[Records contained in a dataset]
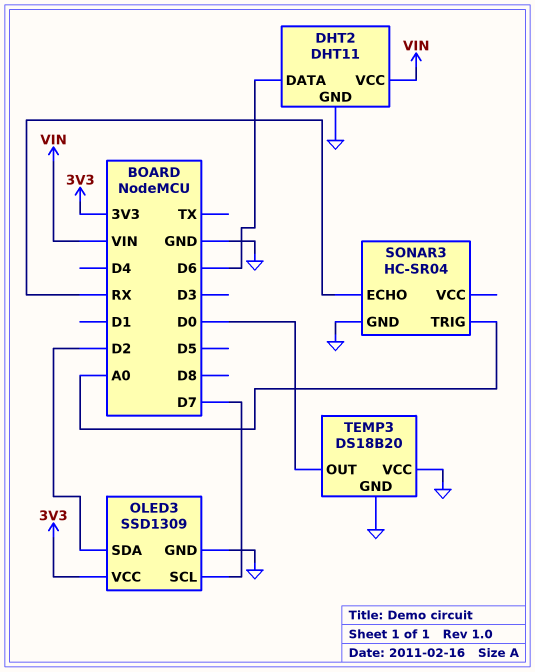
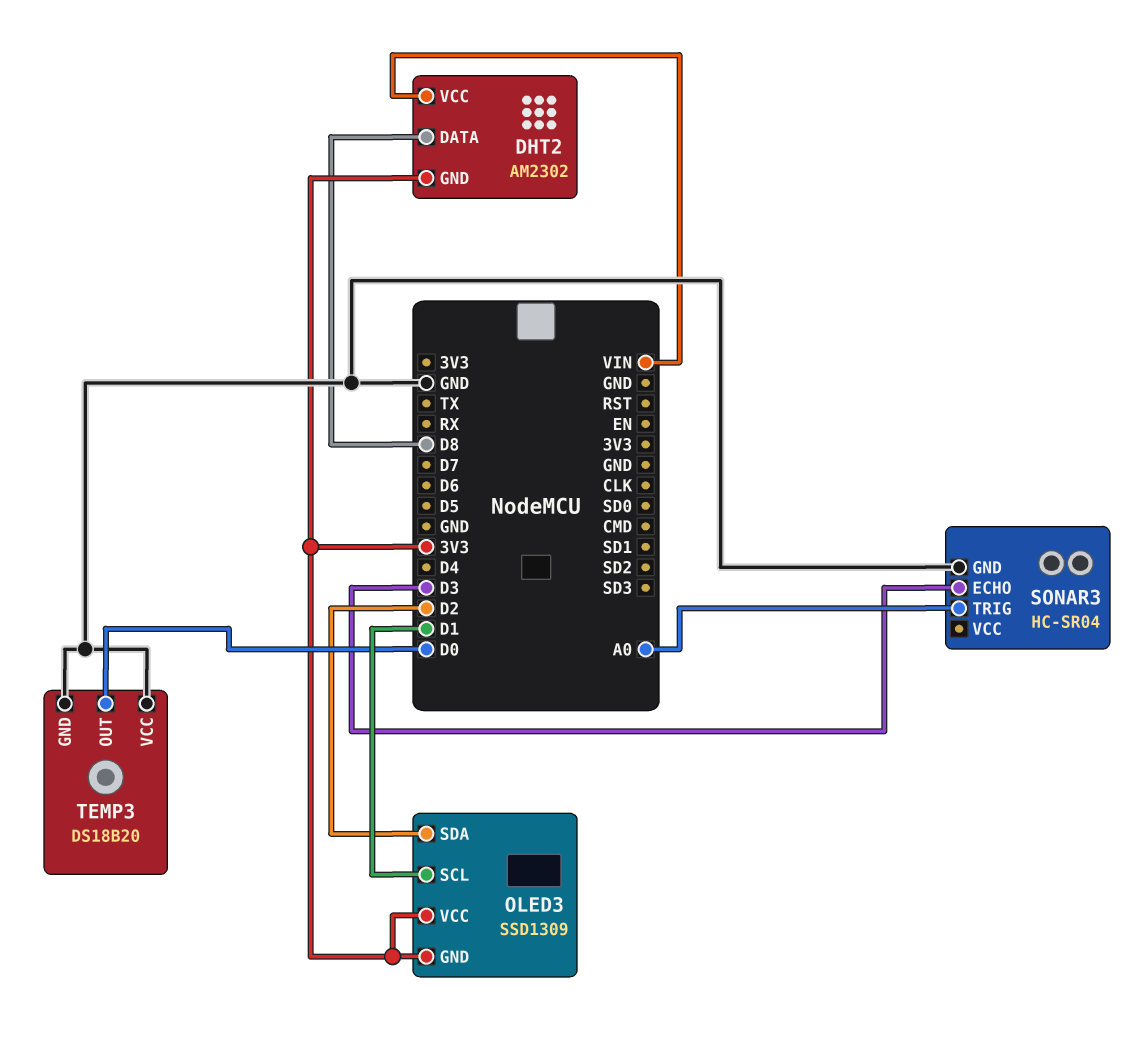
DHT2: DHT11 -> AM2302
DHT2 pin DATA: D6 -> D8
DHT2 pin GND: GND -> 3V3
OLED3 pin GND: GND -> 3V3
OLED3 pin SCL: D7 -> D1
SONAR3 pin ECHO: RX -> D3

* WORK TO BE COMPLETED *
Every record above should be duplicated precisely, with the images removed.

* RESULT OF THIS EXERCISE *
DHT2: DHT11 -> AM2302
DHT2 pin DATA: D6 -> D8
DHT2 pin GND: GND -> 3V3
OLED3 pin GND: GND -> 3V3
OLED3 pin SCL: D7 -> D1
SONAR3 pin ECHO: RX -> D3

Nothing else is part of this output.